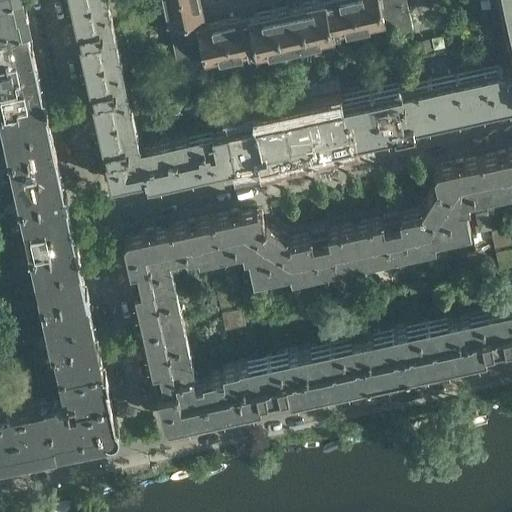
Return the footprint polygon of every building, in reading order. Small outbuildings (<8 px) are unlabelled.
[(28,19),(25,6),(23,7),(21,0),(0,0),(0,28),(27,22),(26,19),(28,19)] [(115,24),(112,10),(106,11),(103,0),(81,0),(71,2),(78,32),(115,24)] [(202,13),(198,0),(167,0),(170,9),(166,10),(168,20),(195,14),(202,13)] [(332,31),(325,0),(313,0),(299,3),(307,37),(332,31)] [(356,22),(351,0),(325,0),(332,31),(341,29),(340,25),(356,22)] [(383,20),(378,0),(351,0),(356,22),(373,18),(374,22),(383,20)] [(412,27),(406,0),(378,0),(383,20),(385,32),(412,27)] [(511,11),(511,0),(502,0),(505,12),(511,11)] [(307,37),(299,3),(274,9),(281,42),(307,37)] [(281,42),(274,9),(248,14),(255,48),(281,42)] [(205,59),(197,26),(195,14),(168,20),(181,77),(208,72),(205,59)] [(255,48),(248,14),(223,20),(229,50),(246,46),(247,50),(255,48)] [(229,50),(223,20),(197,26),(205,59),(214,57),(213,53),(229,50)] [(37,68),(27,22),(0,28),(0,71),(3,85),(20,82),(18,73),(37,68)] [(116,54),(112,38),(118,37),(115,24),(78,32),(84,61),(116,54)] [(128,82),(125,69),(119,70),(116,54),(84,61),(91,91),(128,82)] [(511,99),(511,68),(510,68),(501,69),(500,65),(498,64),(482,68),(486,85),(491,84),(495,103),(511,99)] [(46,101),(44,88),(42,89),(37,68),(18,73),(20,82),(3,85),(1,86),(9,121),(27,117),(29,126),(49,121),(45,101),(46,101)] [(495,103),(491,84),(486,85),(482,68),(455,74),(459,91),(464,90),(468,109),(495,103)] [(468,109),(464,90),(459,91),(455,74),(429,80),(437,116),(468,109)] [(437,116),(429,80),(402,86),(406,103),(401,104),(405,123),(437,116)] [(129,113),(125,97),(131,96),(128,82),(91,91),(97,120),(129,113)] [(405,123),(401,104),(406,103),(402,86),(402,84),(372,90),(380,127),(393,124),(394,124),(394,125),(395,125),(405,123)] [(380,127),(372,90),(342,97),(346,116),(351,115),(355,132),(380,127)] [(355,132),(351,115),(346,116),(342,97),(314,103),(318,122),(313,123),(317,140),(355,132)] [(317,140),(313,123),(318,122),(314,103),(284,110),(292,146),(317,140)] [(292,146),(284,110),(254,116),(255,120),(258,135),(263,134),(267,153),(277,151),(278,150),(278,149),(292,146)] [(141,141),(138,128),(132,129),(129,113),(97,120),(104,150),(141,141)] [(59,166),(49,121),(29,126),(27,117),(9,121),(23,183),(41,179),(39,170),(59,166)] [(267,153),(263,134),(258,135),(255,120),(227,126),(234,160),(267,153)] [(234,160),(227,126),(213,130),(214,136),(201,139),(207,166),(234,160)] [(207,166),(201,139),(188,141),(186,135),(172,138),(180,172),(207,166)] [(180,172),(172,138),(154,142),(149,150),(152,163),(144,165),(145,174),(147,180),(180,172)] [(152,163),(149,150),(143,151),(141,141),(104,150),(110,180),(144,172),(145,174),(144,165),(152,163)] [(511,148),(481,155),(485,175),(481,176),(485,190),(485,194),(503,190),(502,187),(511,184),(511,148)] [(485,190),(481,176),(485,175),(481,155),(436,165),(433,170),(436,183),(447,190),(449,195),(446,200),(448,211),(465,207),(462,195),(485,190)] [(68,198),(65,186),(63,186),(59,166),(39,170),(41,179),(23,183),(30,218),(49,214),(51,223),(71,219),(66,199),(68,198)] [(448,211),(446,200),(449,195),(447,190),(436,183),(434,183),(420,206),(420,207),(431,214),(429,218),(432,235),(453,231),(453,235),(470,231),(465,207),(448,211)] [(257,232),(264,221),(261,207),(257,205),(212,214),(216,234),(220,233),(223,248),(246,243),(248,255),(265,252),(263,240),(258,237),(257,232)] [(434,245),(432,235),(429,218),(431,214),(420,207),(390,214),(398,249),(417,244),(418,248),(434,245)] [(81,264),(71,219),(51,223),(49,214),(30,218),(44,281),(63,277),(61,268),(81,264)] [(224,252),(223,248),(220,233),(216,234),(212,214),(171,223),(175,243),(179,242),(182,253),(182,257),(206,252),(207,256),(224,252)] [(398,249),(390,214),(355,222),(363,260),(380,257),(379,253),(398,249)] [(490,231),(487,216),(478,218),(481,233),(490,231)] [(286,250),(282,247),(289,236),(289,235),(266,220),(264,221),(257,232),(258,237),(263,240),(265,252),(248,255),(254,279),(270,275),(269,271),(290,267),(286,250)] [(363,260),(355,222),(319,230),(327,264),(345,260),(346,264),(363,260)] [(182,253),(179,242),(175,243),(171,223),(126,233),(126,232),(124,233),(122,236),(123,238),(129,265),(148,261),(149,265),(164,262),(164,261),(167,256),(182,253)] [(327,264),(319,230),(289,236),(282,247),(286,250),(290,267),(292,276),(309,272),(308,269),(327,264)] [(175,288),(172,275),(167,276),(164,262),(149,265),(148,261),(129,265),(137,301),(156,297),(155,292),(170,289),(175,288)] [(89,295),(87,286),(86,286),(81,264),(61,268),(63,277),(44,281),(52,316),(71,312),(73,321),(92,316),(88,296),(89,295)] [(181,317),(178,305),(174,306),(170,289),(155,292),(156,297),(137,301),(143,326),(181,317)] [(511,340),(511,300),(505,302),(506,307),(490,310),(493,325),(489,326),(493,345),(511,340)] [(493,345),(489,326),(493,325),(490,310),(469,315),(468,310),(455,313),(460,332),(464,331),(468,350),(493,345)] [(103,363),(96,335),(92,316),(73,321),(71,312),(52,316),(59,347),(61,347),(67,371),(103,363)] [(468,350),(464,331),(460,332),(455,313),(443,316),(444,320),(427,324),(431,339),(426,340),(431,359),(468,350)] [(183,348),(179,331),(184,330),(181,317),(143,326),(148,351),(168,347),(169,351),(183,348)] [(431,359),(426,340),(431,339),(427,324),(407,329),(406,324),(393,327),(394,331),(397,346),(402,345),(406,364),(431,359)] [(406,364),(402,345),(397,346),(394,331),(378,335),(377,330),(364,333),(368,352),(364,353),(368,372),(406,364)] [(368,372),(364,353),(368,352),(364,333),(351,336),(352,341),(332,345),(335,360),(339,359),(344,378),(368,372)] [(344,378),(339,359),(335,360),(332,345),(315,349),(314,344),(302,347),(306,366),(302,367),(306,386),(344,378)] [(189,375),(186,360),(191,359),(188,347),(183,348),(169,351),(168,347),(148,351),(156,387),(175,382),(175,378),(189,375)] [(306,386),(302,367),(306,366),(302,347),(289,350),(290,354),(269,359),(273,374),(277,373),(281,392),(306,386)] [(281,392),(277,373),(273,374),(269,359),(253,363),(252,358),(239,361),(244,380),(239,381),(244,400),(281,392)] [(244,400),(239,381),(244,380),(239,361),(227,363),(228,368),(210,372),(211,376),(199,378),(206,408),(244,400)] [(110,395),(103,363),(67,371),(64,371),(69,394),(75,392),(77,403),(110,395)] [(14,382),(13,374),(0,377),(0,378),(1,385),(14,382)] [(52,382),(51,374),(38,377),(40,385),(52,382)] [(206,408),(199,378),(190,380),(189,375),(175,378),(175,382),(156,387),(163,414),(167,417),(206,408)] [(40,385),(38,377),(25,380),(27,388),(40,385)] [(115,417),(110,395),(77,403),(75,392),(69,394),(65,400),(67,410),(78,408),(84,436),(105,431),(107,432),(109,432),(110,432),(112,432),(113,431),(115,430),(116,429),(117,427),(118,426),(118,425),(118,423),(118,422),(118,420),(117,419),(116,417),(115,417)] [(84,436),(78,408),(67,410),(65,400),(44,405),(52,443),(84,436)] [(52,443),(44,405),(11,412),(19,450),(52,443)] [(0,454),(19,450),(11,412),(0,414),(0,454)]
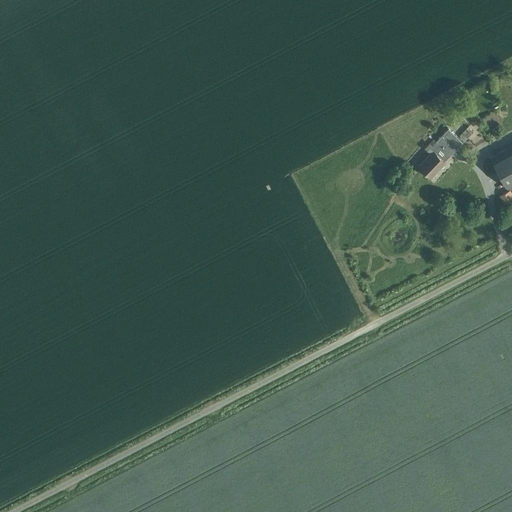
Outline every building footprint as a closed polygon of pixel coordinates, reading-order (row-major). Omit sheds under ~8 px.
[(463,140),(473,130),(468,125),(458,135),(463,140)] [(448,129),(436,142),(450,155),(451,156),(463,143),(448,129)] [(433,151),(419,167),(430,178),(445,162),(444,161),(450,155),(436,142),(430,148),(433,151)] [(511,144),(491,157),(507,187),(511,184),(511,144)] [(504,206),(511,201),(511,195),(510,192),(500,197),(504,206)]
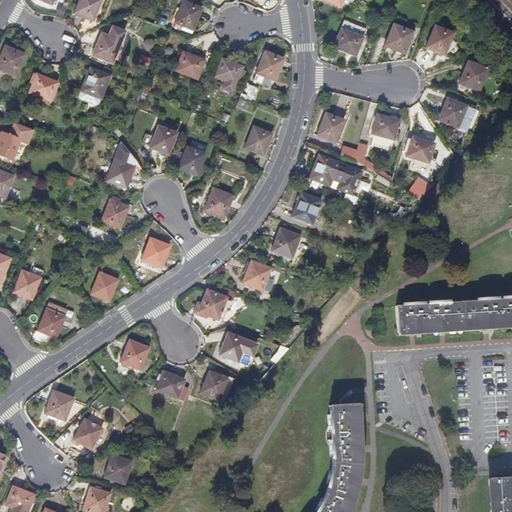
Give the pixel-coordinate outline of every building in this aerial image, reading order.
[(79,0),(74,14),(92,22),(101,0),(100,0),(79,0)] [(181,30),(188,33),(190,29),(193,31),(202,9),(183,2),(175,23),(182,26),(181,30)] [(65,9),(58,6),(55,14),(63,17),(65,9)] [(355,57),(366,30),(344,21),(341,30),(333,48),(355,57)] [(384,47),(403,54),(412,32),(393,25),(384,47)] [(425,49),(444,56),(453,34),(434,27),(425,49)] [(91,56),(112,64),(124,33),(112,28),(108,36),(101,33),(91,56)] [(0,57),(0,70),(15,77),(24,55),(5,46),(0,57)] [(175,71),(197,80),(204,61),(182,52),(175,71)] [(253,80),(269,87),(271,80),(275,81),(283,60),(264,52),(253,80)] [(222,89),(232,93),(239,78),(241,78),(244,72),(241,71),(243,67),(221,59),(214,78),(225,82),(222,89)] [(458,84),(478,92),(487,70),(467,62),(458,84)] [(89,68),(80,92),(78,97),(79,100),(96,106),(98,105),(100,100),(109,76),(89,68)] [(28,93),(50,103),(58,83),(36,75),(28,93)] [(467,107),(447,99),(438,121),(456,128),(452,139),(461,143),(475,110),(467,107)] [(237,106),(246,110),(248,104),(240,100),(237,106)] [(197,103),(195,110),(202,112),(204,106),(197,103)] [(317,136),(335,143),(344,122),(326,114),(317,136)] [(371,135),(398,142),(400,135),(395,134),(399,121),(397,121),(398,118),(391,116),(390,119),(376,115),(371,135)] [(19,142),(26,145),(32,131),(14,124),(9,136),(1,133),(0,134),(0,157),(19,164),(25,147),(18,145),(19,142)] [(149,148),(168,156),(176,134),(158,127),(149,148)] [(244,149),(263,157),(272,135),(253,127),(244,149)] [(405,157),(428,164),(434,145),(411,138),(405,157)] [(120,142),(106,180),(106,181),(126,189),(130,179),(132,180),(138,164),(120,142)] [(355,161),(363,166),(365,159),(369,147),(359,144),(357,152),(355,161)] [(177,168),(196,176),(205,155),(186,147),(177,168)] [(340,156),(354,162),(355,161),(357,152),(342,148),(340,156)] [(337,166),(339,163),(318,155),(309,180),(329,187),(331,180),(339,183),(336,190),(352,197),(361,173),(345,166),(344,169),(337,166)] [(375,173),(378,167),(365,159),(363,166),(375,173)] [(0,197),(4,199),(13,177),(0,172),(0,197)] [(204,215),(220,222),(222,221),(222,220),(223,218),(224,219),(232,197),(213,189),(204,211),(205,211),(204,213),(204,215)] [(291,217),(311,225),(321,201),(301,193),(291,217)] [(129,207),(119,203),(111,200),(110,199),(101,221),(120,229),(129,207)] [(271,251),(291,259),(299,237),(280,229),(271,251)] [(141,260),(161,268),(169,246),(150,239),(141,260)] [(80,249),(73,246),(70,253),(77,256),(80,249)] [(0,283),(10,259),(0,255),(0,283)] [(242,283),(262,291),(271,269),(250,261),(242,283)] [(13,293),(31,300),(40,279),(21,272),(13,293)] [(90,295),(109,303),(118,281),(99,273),(90,295)] [(235,293),(209,284),(200,304),(197,303),(193,314),(206,319),(207,317),(222,322),(235,293)] [(397,334),(511,326),(511,296),(509,297),(509,300),(490,301),(490,298),(483,298),(484,301),(442,304),(442,302),(436,302),(436,305),(416,306),(416,303),(410,303),(411,306),(396,307),(397,334)] [(37,331),(56,338),(64,317),(46,309),(37,331)] [(511,328),(511,326),(397,334),(398,337),(511,328)] [(240,353),(251,357),(256,345),(227,334),(218,355),(236,362),(240,353)] [(120,363),(140,370),(148,348),(129,341),(120,363)] [(177,399),(183,401),(188,389),(182,386),(184,381),(162,372),(161,375),(158,375),(156,381),(158,382),(155,391),(176,399),(177,399)] [(200,394),(224,403),(234,379),(217,372),(215,375),(208,372),(200,394)] [(44,413),(64,421),(73,400),(53,391),(44,413)] [(347,511),(349,507),(357,484),(359,470),(359,468),(359,457),(358,427),(356,404),(340,405),(329,406),(330,421),(328,421),(329,427),(331,427),(332,445),(330,446),(330,452),(332,452),(332,466),(331,475),(329,475),(327,481),(329,481),(327,489),(322,503),(320,502),(317,508),(319,509),(317,511),(347,511)] [(359,404),(356,404),(358,427),(359,457),(359,468),(359,470),(357,484),(349,507),(347,511),(350,511),(354,503),(359,488),(361,473),(362,458),(359,404)] [(73,440),(90,450),(101,430),(84,420),(73,440)] [(128,435),(134,431),(131,426),(125,430),(128,435)] [(103,478),(124,484),(131,462),(111,456),(103,478)] [(10,478),(21,467),(15,462),(5,472),(10,478)] [(511,511),(511,480),(499,481),(500,511),(511,511)] [(82,510),(87,511),(103,511),(109,494),(100,492),(101,489),(90,486),(82,510)] [(8,511),(27,511),(34,495),(12,487),(5,506),(10,508),(8,511)]
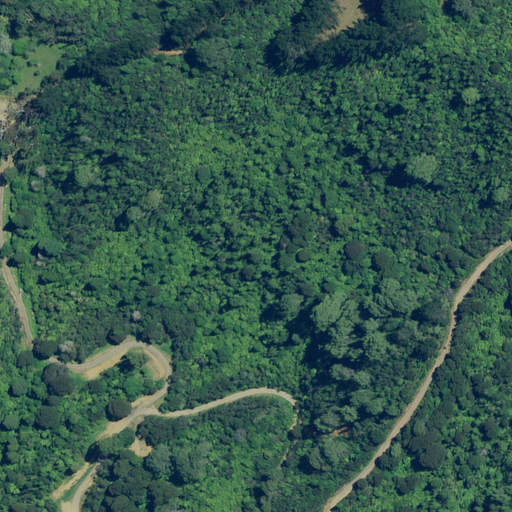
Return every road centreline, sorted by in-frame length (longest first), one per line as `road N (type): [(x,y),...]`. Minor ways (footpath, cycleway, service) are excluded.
road 1 (track): [(76,511),(81,486),(117,434),(164,390),(169,373),(143,347),(80,368),(33,350),(2,231),(5,144)]
road 2 (track): [(511,254),(481,268),(411,413),(336,511)]
road 3 (track): [(264,511),(302,426),(282,396),(195,417),(149,403)]
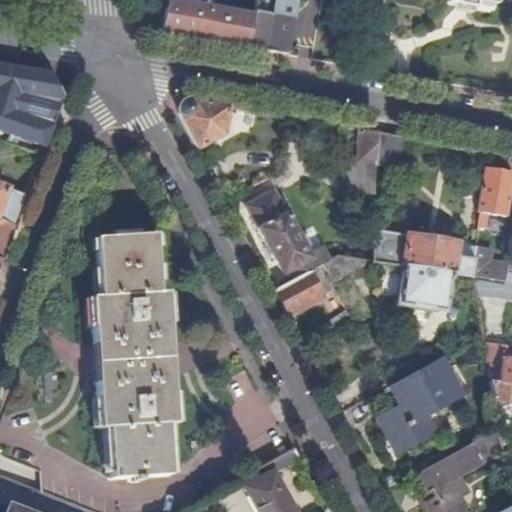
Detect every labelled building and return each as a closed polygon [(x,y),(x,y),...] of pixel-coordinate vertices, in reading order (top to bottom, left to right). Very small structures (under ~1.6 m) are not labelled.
[(268,55),(286,59),(296,0),(257,0),(256,10),(254,19),(249,53),(268,55)] [(445,0),(445,7),(473,12),(474,5),(489,8),(494,8),(495,6),(496,0),(445,0)] [(164,37),(249,53),(254,19),(249,19),(179,6),(178,8),(171,7),(167,20),(164,37)] [(0,136),(44,151),(63,101),(49,80),(25,75),(0,70),(0,136)] [(224,139),(229,111),(186,103),(180,105),(176,111),(176,115),(197,153),(224,139)] [(374,166),(375,137),(358,134),(357,165),(374,166)] [(401,170),(401,141),(375,137),(374,166),(374,170),(401,170)] [(373,199),(374,170),(374,166),(357,165),(345,163),(343,197),(373,199)] [(511,177),(482,172),(480,184),(475,215),(504,220),(511,177)] [(465,215),(475,217),(475,215),(480,184),(470,183),(465,215)] [(0,226),(12,231),(25,200),(0,189),(0,226)] [(290,273),(295,282),(320,268),(326,263),(320,252),(307,259),(272,196),(245,210),(283,278),(290,273)] [(460,234),(475,236),(478,217),(475,217),(465,215),(462,215),(460,234)] [(0,263),(1,260),(12,231),(0,226),(0,263)] [(470,280),(472,262),(452,260),(455,247),(372,234),(371,264),(380,266),(400,269),(450,277),(470,280)] [(157,298),(154,241),(95,243),(98,302),(90,302),(99,434),(108,434),(111,485),(132,483),(133,487),(140,486),(141,483),(170,481),(166,431),(175,430),(166,298),(157,298)] [(472,262),(474,250),(455,247),(452,260),(472,262)] [(505,286),(506,275),(495,273),(494,279),(481,276),(484,252),(474,250),(472,262),(470,280),(471,281),(505,286)] [(320,268),(333,292),(380,266),(371,264),(335,259),(326,263),(320,268)] [(295,282),(274,294),(287,319),(333,292),(320,268),(295,282)] [(450,277),(400,269),(393,308),(443,316),(450,277)] [(511,287),(505,286),(471,281),(475,299),(495,299),(511,302),(511,287)] [(344,312),(300,343),(308,357),(353,327),(344,312)] [(511,362),(502,361),(503,350),(482,348),(489,386),(511,389),(511,362)] [(438,362),(387,389),(398,408),(375,420),(396,458),(436,436),(427,420),(460,401),(438,362)] [(511,389),(489,386),(492,402),(499,403),(499,404),(511,405),(511,389)] [(497,432),(415,477),(426,496),(430,494),(433,501),(420,508),(422,511),(460,511),(452,496),(457,493),(452,483),(488,463),(485,456),(486,455),(485,452),(499,444),(497,432)] [(293,454),(268,468),(271,472),(274,470),(279,476),(300,466),(293,454)] [(270,477),(266,470),(241,483),(245,491),(243,493),(254,511),(291,511),(272,476),(270,477)] [(226,511),(250,511),(237,488),(219,498),(226,511)]
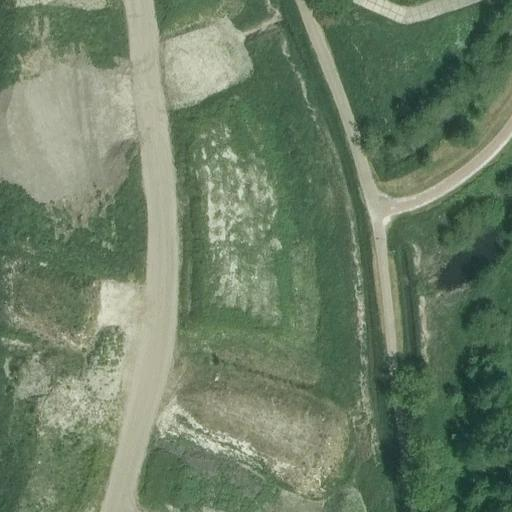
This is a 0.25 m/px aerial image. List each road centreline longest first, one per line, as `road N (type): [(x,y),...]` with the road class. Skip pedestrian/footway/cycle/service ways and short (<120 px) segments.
road 1 (track): [(135,0),(158,257),(137,430),(118,511)]
road 2 (unclassified): [(511,126),(458,179),(374,215),(302,0)]
road 3 (track): [(374,215),(417,511)]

The request: Copy out, character for character, the lines from the one containing "This is a 0.25" through the final line of the rows above, with both ends included.

Solved problem:
This is a 0.25 m/px aerial image. List each road centreline longest first, one per line, as `road N (type): [(x,y),...]` with the road class. Skip pedestrian/footway/cycle/service ways and short (<120 px) segments.
road 1 (track): [(135,0),(158,257),(137,430),(118,511)]
road 2 (unclassified): [(511,126),(458,179),(374,215),(302,0)]
road 3 (track): [(374,215),(417,511)]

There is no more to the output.